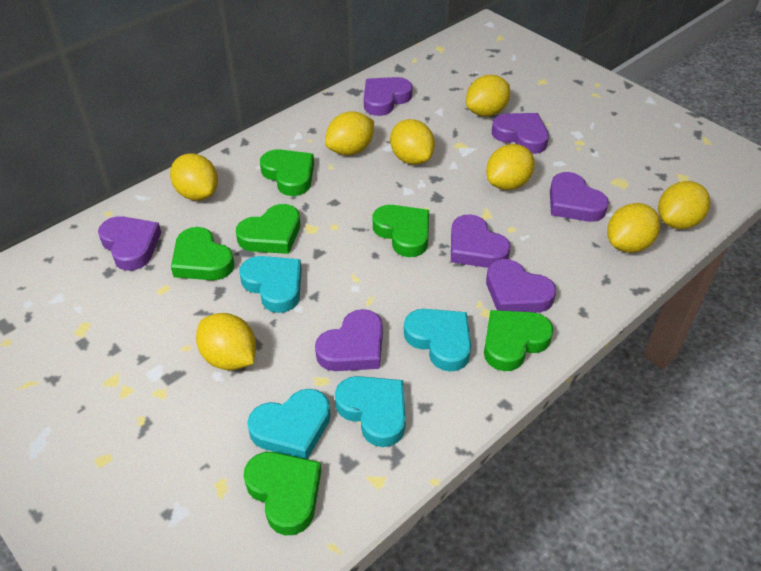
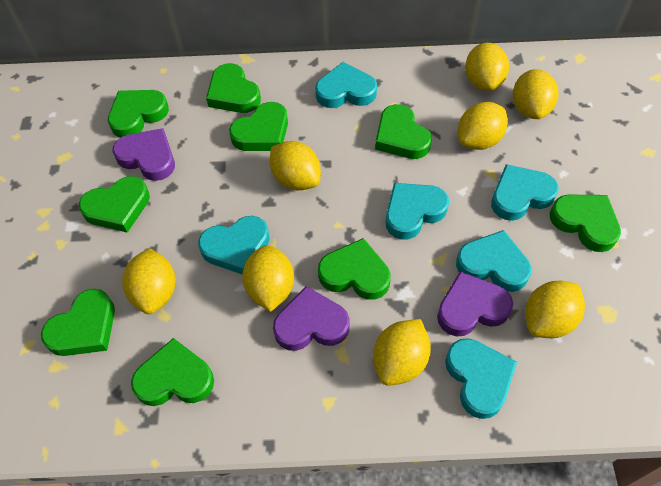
green heart: 6 -> 9
purple heart: 7 -> 3
turquoise heart: 4 -> 6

▶ **What the task asks**:
In the printed copy, the material above must appear unchanged and without its pictures.

▶ **Task result**:
green heart: 6 -> 9
purple heart: 7 -> 3
turquoise heart: 4 -> 6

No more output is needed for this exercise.